Problem: Can you copy all of the material below word for word, leaving out the pictures?

--- Start of Material for this task ---

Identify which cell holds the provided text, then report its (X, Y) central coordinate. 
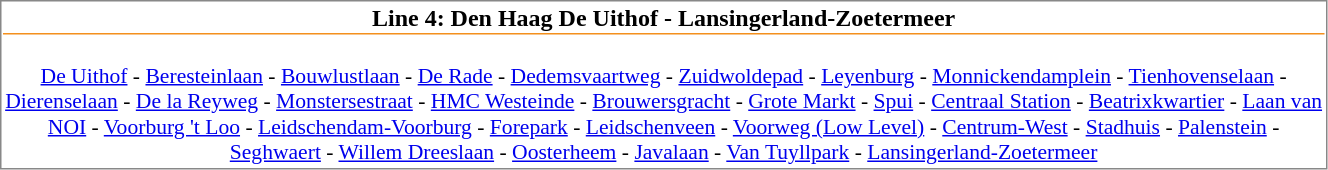
Line 4: Den Haag De Uithof - Lansingerland-Zoetermeer (664, 19)
From the cell containing the given text, extract its center point as (x, y) coordinate. 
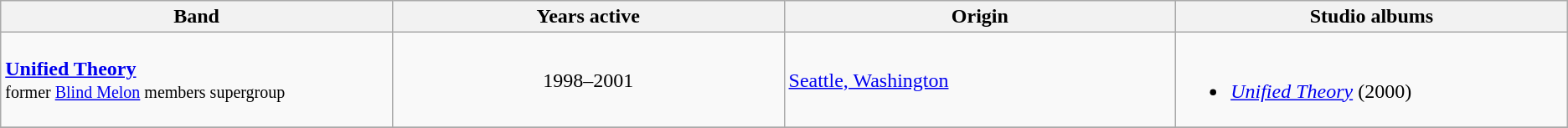
Seattle, Washington (980, 80)
Unified Theory (2000) (1372, 80)
Studio albums (1372, 17)
Band (197, 17)
Unified Theory former Blind Melon members supergroup (197, 80)
1998–2001 (588, 80)
Years active (588, 17)
Origin (980, 17)
Search for the cell housing the specified text and yield its [x, y] center coordinate. 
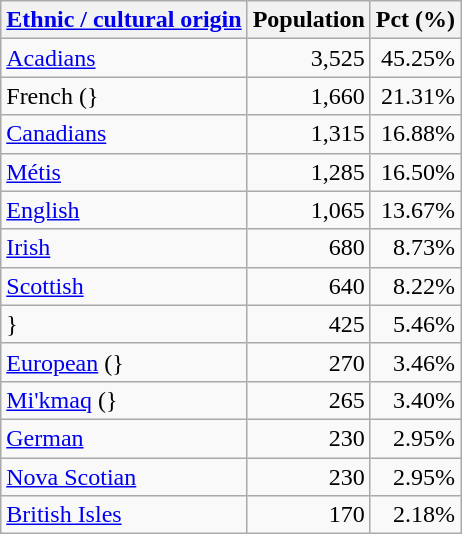
1,285 [308, 172]
45.25% [415, 58]
2.18% [415, 515]
270 [308, 362]
3.40% [415, 400]
8.73% [415, 248]
German [124, 438]
170 [308, 515]
Canadians [124, 134]
Scottish [124, 286]
Ethnic / cultural origin [124, 20]
3.46% [415, 362]
1,660 [308, 96]
British Isles [124, 515]
} [124, 324]
425 [308, 324]
16.50% [415, 172]
21.31% [415, 96]
Métis [124, 172]
Pct (%) [415, 20]
Mi'kmaq (} [124, 400]
13.67% [415, 210]
3,525 [308, 58]
European (} [124, 362]
Nova Scotian [124, 477]
680 [308, 248]
English [124, 210]
Acadians [124, 58]
Population [308, 20]
16.88% [415, 134]
1,065 [308, 210]
Irish [124, 248]
265 [308, 400]
8.22% [415, 286]
French (} [124, 96]
640 [308, 286]
1,315 [308, 134]
5.46% [415, 324]
Output the (X, Y) coordinate of the center of the cell containing the given text.  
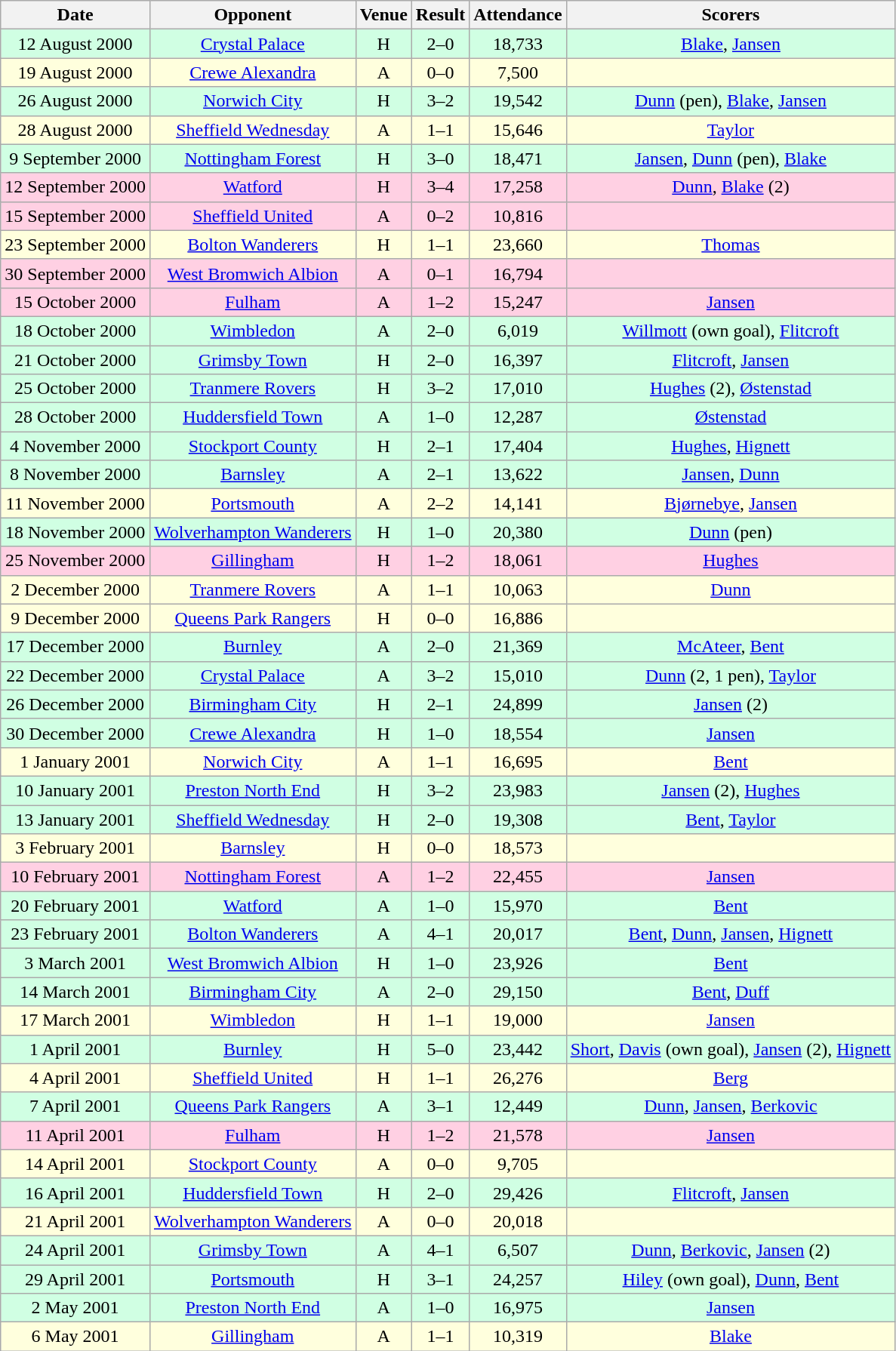
Bent, Taylor (731, 819)
18 October 2000 (75, 331)
3–0 (440, 159)
23,926 (518, 963)
Dunn (pen) (731, 532)
12,287 (518, 417)
23,442 (518, 1049)
28 August 2000 (75, 130)
Blake, Jansen (731, 44)
24,257 (518, 1279)
20,018 (518, 1221)
21,369 (518, 647)
9,705 (518, 1164)
11 April 2001 (75, 1135)
22 December 2000 (75, 676)
17 December 2000 (75, 647)
0–2 (440, 216)
29,150 (518, 992)
7 April 2001 (75, 1107)
3–4 (440, 187)
17,404 (518, 446)
24,899 (518, 704)
18,471 (518, 159)
15,010 (518, 676)
16,886 (518, 618)
Venue (383, 15)
18 November 2000 (75, 532)
Hiley (own goal), Dunn, Bent (731, 1279)
McAteer, Bent (731, 647)
Taylor (731, 130)
3 March 2001 (75, 963)
19,308 (518, 819)
Scorers (731, 15)
18,573 (518, 848)
Hughes, Hignett (731, 446)
Dunn (731, 590)
13,622 (518, 475)
4 April 2001 (75, 1078)
17 March 2001 (75, 1021)
10,063 (518, 590)
26 December 2000 (75, 704)
12 August 2000 (75, 44)
15,247 (518, 302)
18,061 (518, 561)
14 April 2001 (75, 1164)
16,794 (518, 273)
15,646 (518, 130)
21 April 2001 (75, 1221)
9 September 2000 (75, 159)
15 September 2000 (75, 216)
10,319 (518, 1337)
1 April 2001 (75, 1049)
29 April 2001 (75, 1279)
23,660 (518, 245)
21,578 (518, 1135)
28 October 2000 (75, 417)
23 September 2000 (75, 245)
16,975 (518, 1308)
20 February 2001 (75, 906)
2–2 (440, 503)
19 August 2000 (75, 72)
22,455 (518, 877)
9 December 2000 (75, 618)
12,449 (518, 1107)
6,507 (518, 1250)
25 November 2000 (75, 561)
2 December 2000 (75, 590)
24 April 2001 (75, 1250)
14,141 (518, 503)
Attendance (518, 15)
Dunn, Blake (2) (731, 187)
21 October 2000 (75, 360)
14 March 2001 (75, 992)
15 October 2000 (75, 302)
16 April 2001 (75, 1193)
30 December 2000 (75, 733)
Date (75, 15)
13 January 2001 (75, 819)
Hughes (2), Østenstad (731, 389)
12 September 2000 (75, 187)
Bjørnebye, Jansen (731, 503)
23 February 2001 (75, 934)
10 February 2001 (75, 877)
Bent, Duff (731, 992)
16,397 (518, 360)
11 November 2000 (75, 503)
18,733 (518, 44)
Jansen (2), Hughes (731, 790)
Thomas (731, 245)
7,500 (518, 72)
20,380 (518, 532)
4 November 2000 (75, 446)
Opponent (252, 15)
8 November 2000 (75, 475)
Jansen (2) (731, 704)
25 October 2000 (75, 389)
29,426 (518, 1193)
16,695 (518, 762)
19,000 (518, 1021)
30 September 2000 (75, 273)
Dunn, Berkovic, Jansen (2) (731, 1250)
Willmott (own goal), Flitcroft (731, 331)
18,554 (518, 733)
1 January 2001 (75, 762)
17,258 (518, 187)
Dunn (pen), Blake, Jansen (731, 101)
26,276 (518, 1078)
Jansen, Dunn (731, 475)
Østenstad (731, 417)
19,542 (518, 101)
17,010 (518, 389)
Bent, Dunn, Jansen, Hignett (731, 934)
10,816 (518, 216)
0–1 (440, 273)
Hughes (731, 561)
20,017 (518, 934)
15,970 (518, 906)
23,983 (518, 790)
6 May 2001 (75, 1337)
Short, Davis (own goal), Jansen (2), Hignett (731, 1049)
Berg (731, 1078)
2 May 2001 (75, 1308)
6,019 (518, 331)
Blake (731, 1337)
Dunn (2, 1 pen), Taylor (731, 676)
Result (440, 15)
10 January 2001 (75, 790)
5–0 (440, 1049)
Jansen, Dunn (pen), Blake (731, 159)
3 February 2001 (75, 848)
Dunn, Jansen, Berkovic (731, 1107)
26 August 2000 (75, 101)
Return [x, y] of the center of cell containing provided text 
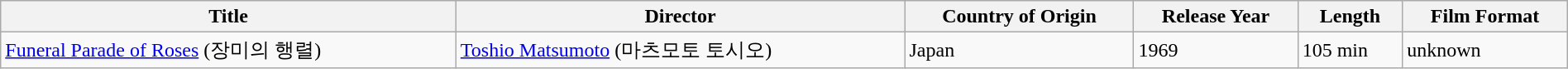
1969 [1216, 50]
Funeral Parade of Roses (장미의 행렬) [228, 50]
Title [228, 17]
Film Format [1485, 17]
Toshio Matsumoto (마츠모토 토시오) [680, 50]
Length [1350, 17]
105 min [1350, 50]
Director [680, 17]
Japan [1019, 50]
Release Year [1216, 17]
Country of Origin [1019, 17]
unknown [1485, 50]
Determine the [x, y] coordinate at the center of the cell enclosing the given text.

--- End of Material for this task ---

Correct output:
Identify which cell holds the provided text, then report its (X, Y) central coordinate. 
Line 4: Den Haag De Uithof - Lansingerland-Zoetermeer (664, 19)
From the cell containing the given text, extract its center point as (x, y) coordinate. 
Seattle, Washington (980, 80)
Unified Theory (2000) (1372, 80)
Studio albums (1372, 17)
Band (197, 17)
Unified Theory former Blind Melon members supergroup (197, 80)
1998–2001 (588, 80)
Years active (588, 17)
Origin (980, 17)
Search for the cell housing the specified text and yield its [x, y] center coordinate. 
1,285 [308, 172]
45.25% [415, 58]
2.18% [415, 515]
270 [308, 362]
3.40% [415, 400]
8.73% [415, 248]
German [124, 438]
170 [308, 515]
Canadians [124, 134]
Scottish [124, 286]
Ethnic / cultural origin [124, 20]
3.46% [415, 362]
1,660 [308, 96]
British Isles [124, 515]
} [124, 324]
425 [308, 324]
16.50% [415, 172]
21.31% [415, 96]
Métis [124, 172]
Pct (%) [415, 20]
Mi'kmaq (} [124, 400]
13.67% [415, 210]
3,525 [308, 58]
European (} [124, 362]
Nova Scotian [124, 477]
680 [308, 248]
English [124, 210]
Acadians [124, 58]
Population [308, 20]
16.88% [415, 134]
1,065 [308, 210]
Irish [124, 248]
265 [308, 400]
8.22% [415, 286]
French (} [124, 96]
640 [308, 286]
1,315 [308, 134]
5.46% [415, 324]
Output the (X, Y) coordinate of the center of the cell containing the given text.  
Bent, Taylor (731, 819)
18 October 2000 (75, 331)
3–0 (440, 159)
23,926 (518, 963)
Dunn (pen) (731, 532)
12,287 (518, 417)
23,442 (518, 1049)
28 August 2000 (75, 130)
Blake, Jansen (731, 44)
24,257 (518, 1279)
20,018 (518, 1221)
21,369 (518, 647)
9,705 (518, 1164)
11 April 2001 (75, 1135)
22 December 2000 (75, 676)
17 December 2000 (75, 647)
0–2 (440, 216)
29,150 (518, 992)
7 April 2001 (75, 1107)
3–4 (440, 187)
17,404 (518, 446)
24,899 (518, 704)
18,471 (518, 159)
15,010 (518, 676)
16,886 (518, 618)
Venue (383, 15)
18 November 2000 (75, 532)
Hiley (own goal), Dunn, Bent (731, 1279)
McAteer, Bent (731, 647)
Taylor (731, 130)
3 March 2001 (75, 963)
19,308 (518, 819)
Scorers (731, 15)
18,573 (518, 848)
Hughes, Hignett (731, 446)
Dunn (731, 590)
13,622 (518, 475)
4 April 2001 (75, 1078)
17 March 2001 (75, 1021)
10,063 (518, 590)
26 December 2000 (75, 704)
12 August 2000 (75, 44)
15,247 (518, 302)
18,061 (518, 561)
14 April 2001 (75, 1164)
16,794 (518, 273)
15,646 (518, 130)
21 April 2001 (75, 1221)
9 September 2000 (75, 159)
15 September 2000 (75, 216)
10,319 (518, 1337)
1 April 2001 (75, 1049)
29 April 2001 (75, 1279)
23,660 (518, 245)
21,578 (518, 1135)
28 October 2000 (75, 417)
23 September 2000 (75, 245)
16,975 (518, 1308)
20 February 2001 (75, 906)
2–2 (440, 503)
19 August 2000 (75, 72)
22,455 (518, 877)
9 December 2000 (75, 618)
12,449 (518, 1107)
6,507 (518, 1250)
25 November 2000 (75, 561)
2 December 2000 (75, 590)
24 April 2001 (75, 1250)
14,141 (518, 503)
Attendance (518, 15)
Dunn, Blake (2) (731, 187)
21 October 2000 (75, 360)
14 March 2001 (75, 992)
15 October 2000 (75, 302)
16 April 2001 (75, 1193)
30 December 2000 (75, 733)
Date (75, 15)
13 January 2001 (75, 819)
Hughes (2), Østenstad (731, 389)
12 September 2000 (75, 187)
Bjørnebye, Jansen (731, 503)
23 February 2001 (75, 934)
10 February 2001 (75, 877)
Bent, Duff (731, 992)
16,397 (518, 360)
11 November 2000 (75, 503)
18,733 (518, 44)
Jansen (2), Hughes (731, 790)
Thomas (731, 245)
7,500 (518, 72)
20,380 (518, 532)
4 November 2000 (75, 446)
Opponent (252, 15)
8 November 2000 (75, 475)
Jansen (2) (731, 704)
25 October 2000 (75, 389)
29,426 (518, 1193)
16,695 (518, 762)
19,000 (518, 1021)
30 September 2000 (75, 273)
Dunn, Berkovic, Jansen (2) (731, 1250)
Willmott (own goal), Flitcroft (731, 331)
18,554 (518, 733)
1 January 2001 (75, 762)
17,258 (518, 187)
Dunn (pen), Blake, Jansen (731, 101)
26,276 (518, 1078)
Jansen, Dunn (731, 475)
Østenstad (731, 417)
19,542 (518, 101)
17,010 (518, 389)
Bent, Dunn, Jansen, Hignett (731, 934)
10,816 (518, 216)
0–1 (440, 273)
Hughes (731, 561)
20,017 (518, 934)
15,970 (518, 906)
23,983 (518, 790)
6 May 2001 (75, 1337)
Short, Davis (own goal), Jansen (2), Hignett (731, 1049)
Berg (731, 1078)
2 May 2001 (75, 1308)
6,019 (518, 331)
Blake (731, 1337)
Dunn (2, 1 pen), Taylor (731, 676)
Result (440, 15)
10 January 2001 (75, 790)
5–0 (440, 1049)
Jansen, Dunn (pen), Blake (731, 159)
3 February 2001 (75, 848)
Dunn, Jansen, Berkovic (731, 1107)
26 August 2000 (75, 101)
Return [x, y] of the center of cell containing provided text 
1969 [1216, 50]
Funeral Parade of Roses (장미의 행렬) [228, 50]
Title [228, 17]
Film Format [1485, 17]
Toshio Matsumoto (마츠모토 토시오) [680, 50]
Length [1350, 17]
105 min [1350, 50]
Director [680, 17]
Japan [1019, 50]
Release Year [1216, 17]
Country of Origin [1019, 17]
unknown [1485, 50]
Determine the [x, y] coordinate at the center of the cell enclosing the given text.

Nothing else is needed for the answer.